### What you need to do
For the material below, state how many lines have the word "none" in them, with no other words.

### Supplied records
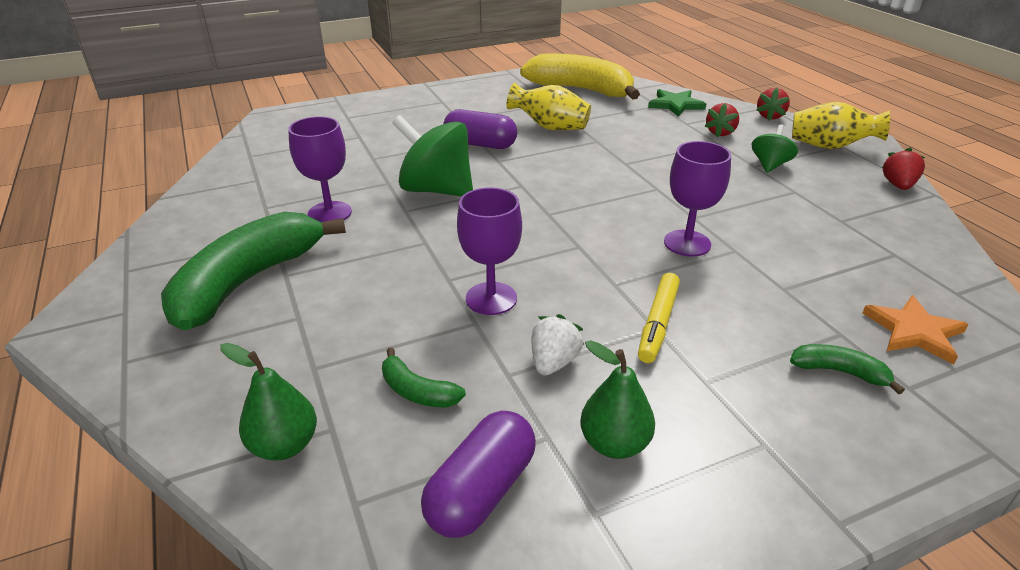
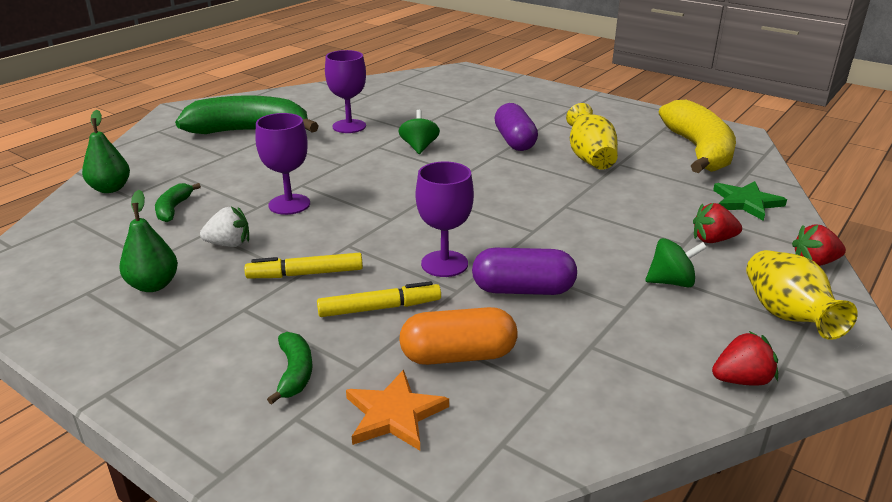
camera: 60 degrees right, 5 degrees down
(436, 190) = (419, 147): green spinning top -> green spinning top, size x0.54
(481, 491) = (94, 251): purple capsule -> purple capsule (523, 289)
(746, 297) = (378, 308): none -> yellow marker
(837, 278) = (458, 355): none -> orange capsule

### Output for this task
2